>>>

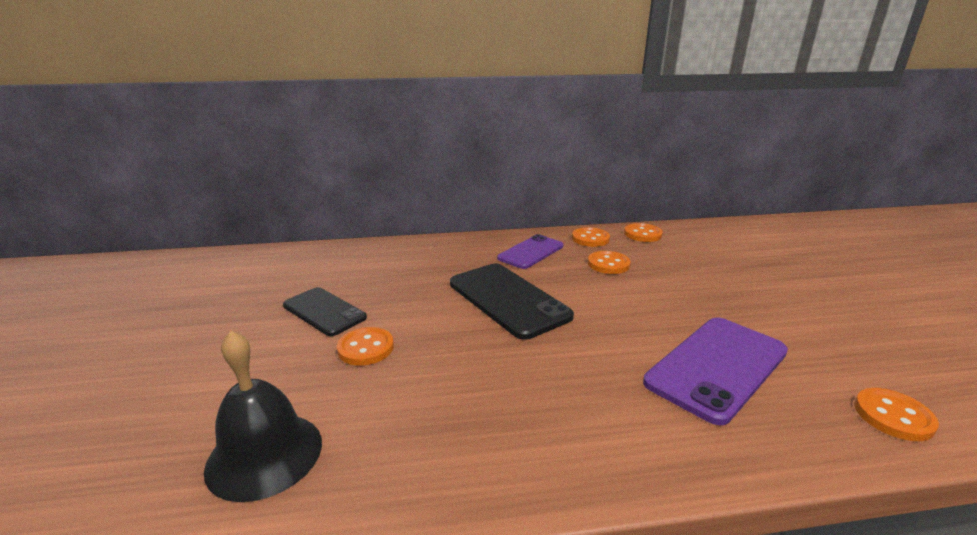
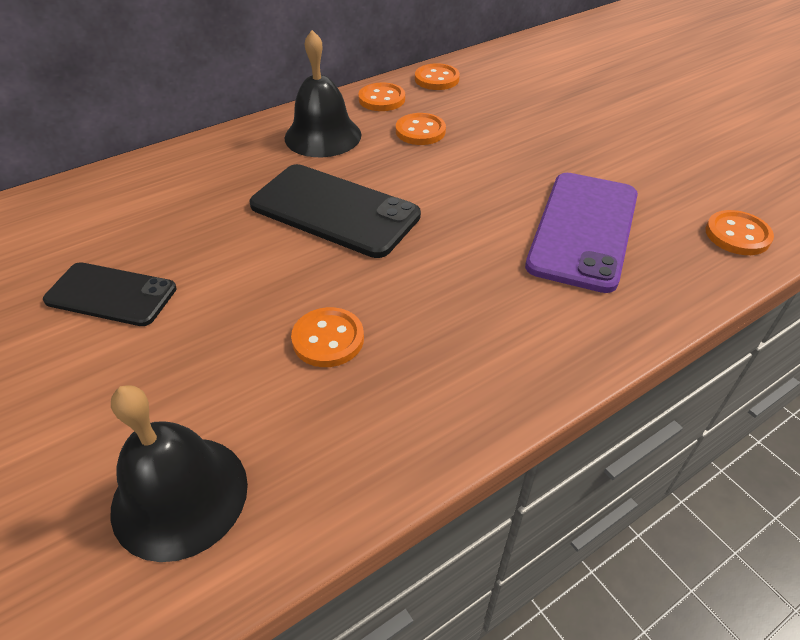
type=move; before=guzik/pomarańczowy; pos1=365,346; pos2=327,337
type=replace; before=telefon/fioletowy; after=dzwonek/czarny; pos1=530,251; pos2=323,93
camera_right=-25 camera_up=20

<<<

# Problem to work on
No pictures go in the copy. Set down all the data exactly.

# Final answer
type=move; before=guzik/pomarańczowy; pos1=365,346; pos2=327,337
type=replace; before=telefon/fioletowy; after=dzwonek/czarny; pos1=530,251; pos2=323,93
camera_right=-25 camera_up=20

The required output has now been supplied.